_Records from a dataset:_
──────

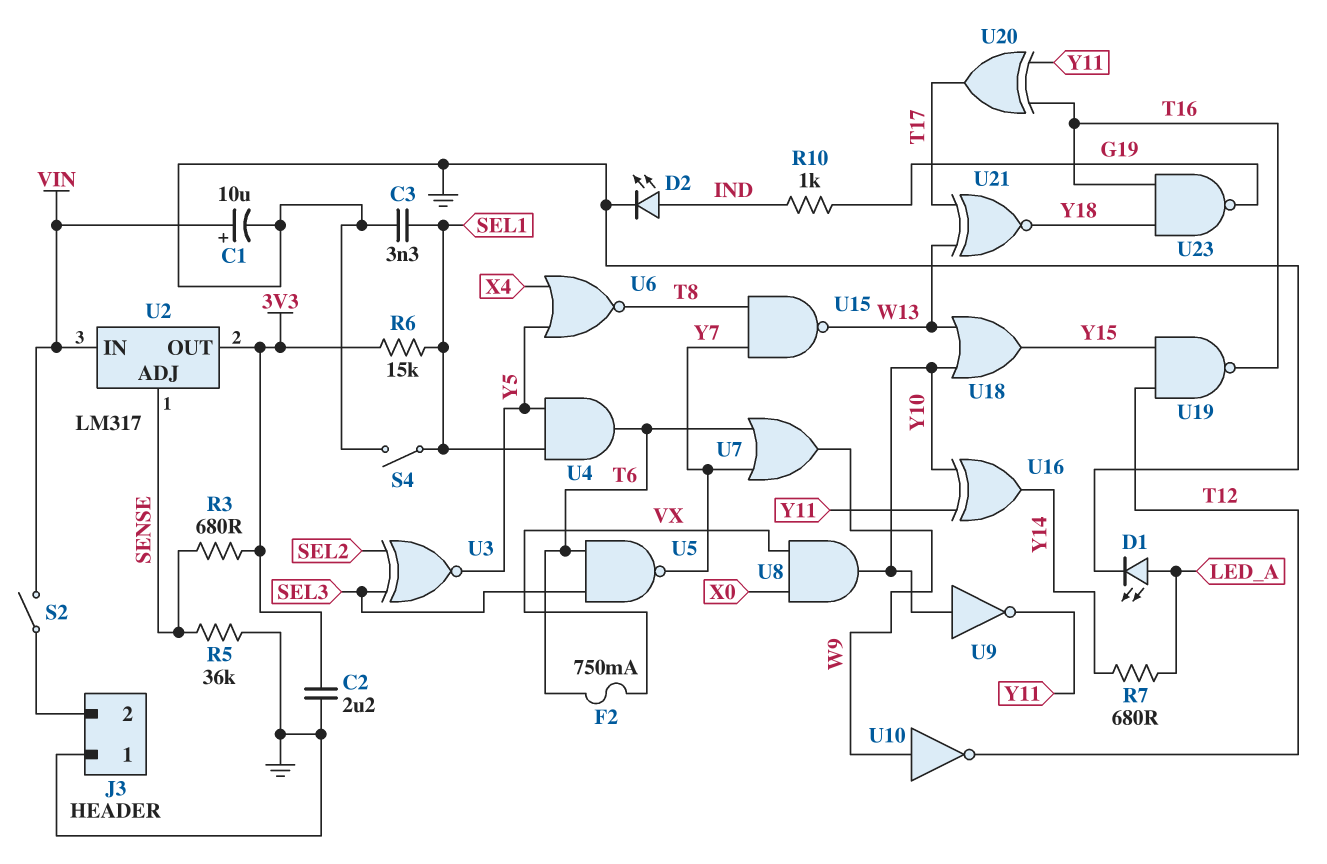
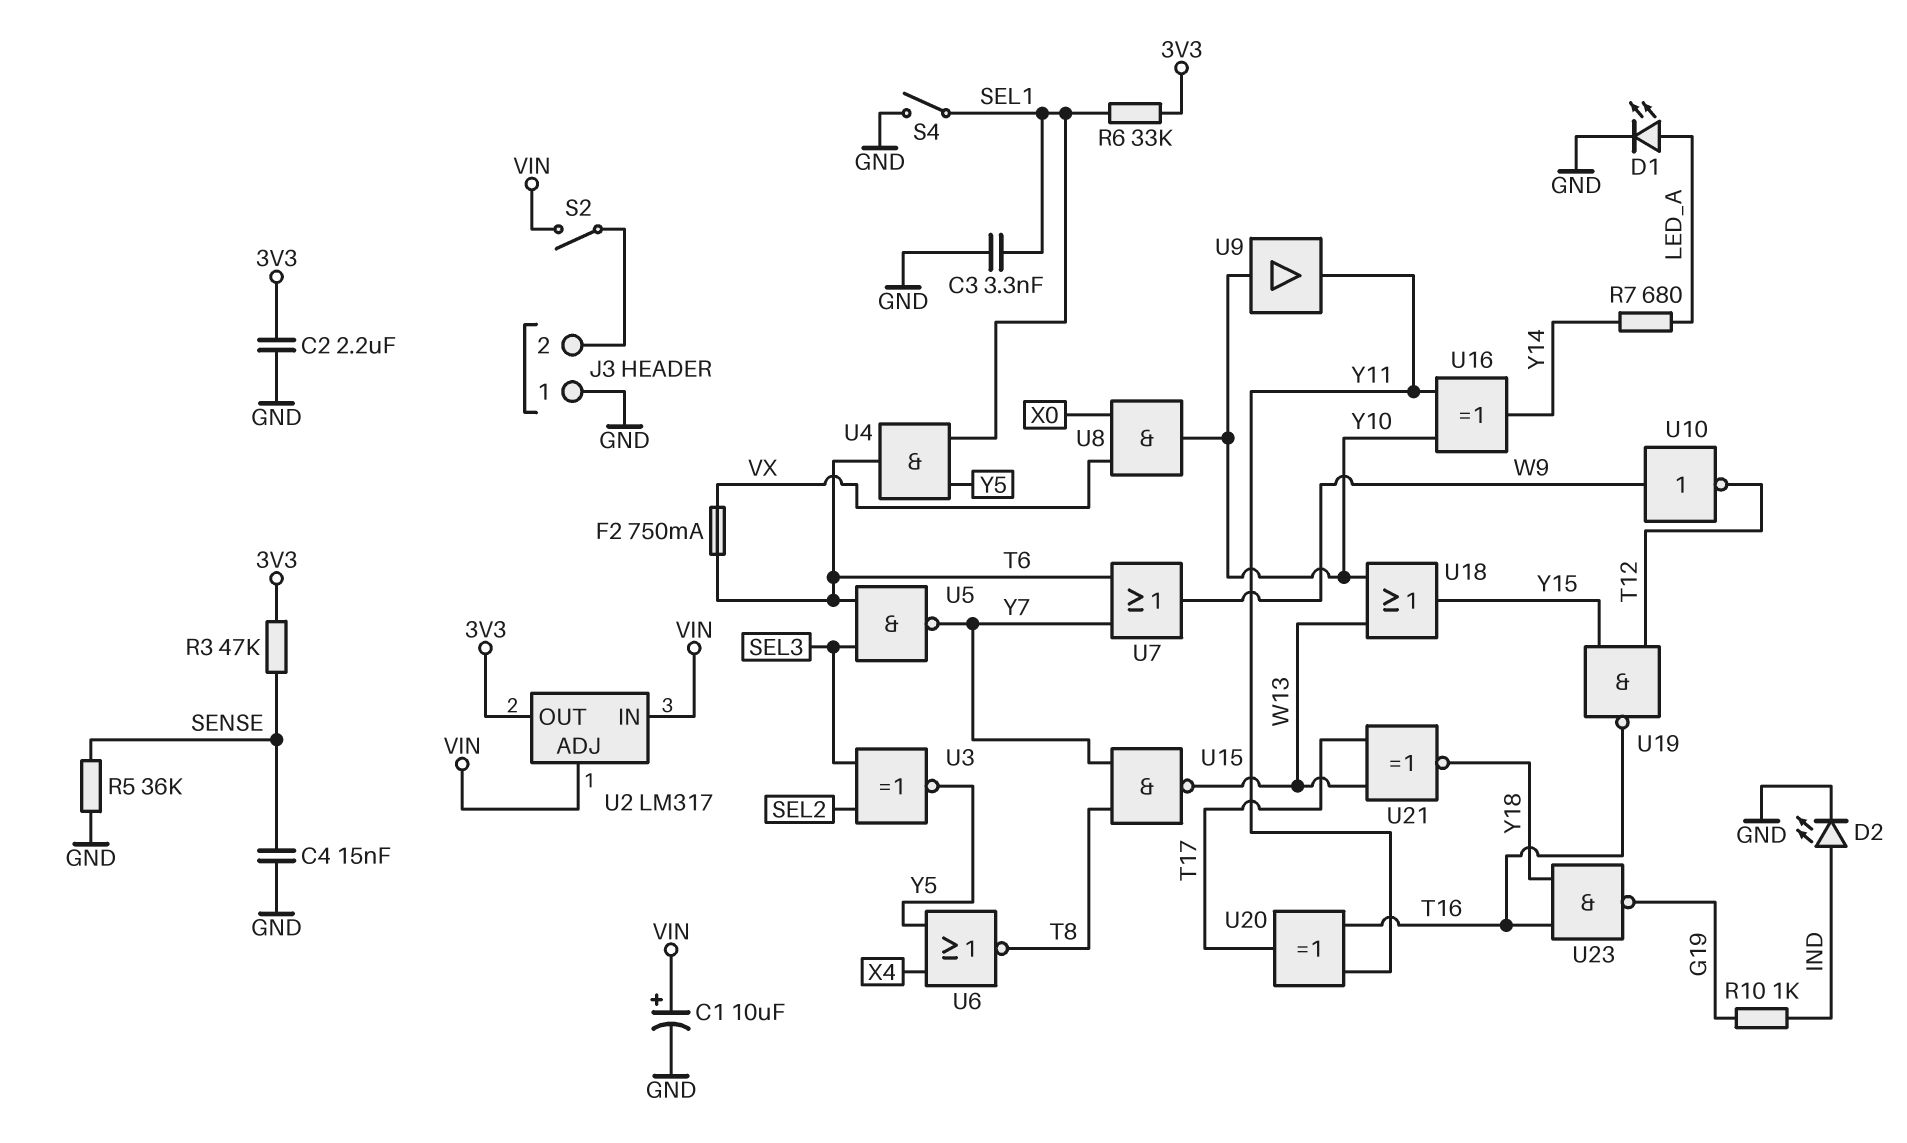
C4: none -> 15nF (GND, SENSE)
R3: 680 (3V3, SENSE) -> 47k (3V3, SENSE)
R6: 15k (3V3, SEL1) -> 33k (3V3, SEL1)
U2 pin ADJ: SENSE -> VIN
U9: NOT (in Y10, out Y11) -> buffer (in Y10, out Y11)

──────

_Your goal:_ The expected answer is the complete set of entries, copied verbatim, with no pictures.

_Output:_
C4: none -> 15nF (GND, SENSE)
R3: 680 (3V3, SENSE) -> 47k (3V3, SENSE)
R6: 15k (3V3, SEL1) -> 33k (3V3, SEL1)
U2 pin ADJ: SENSE -> VIN
U9: NOT (in Y10, out Y11) -> buffer (in Y10, out Y11)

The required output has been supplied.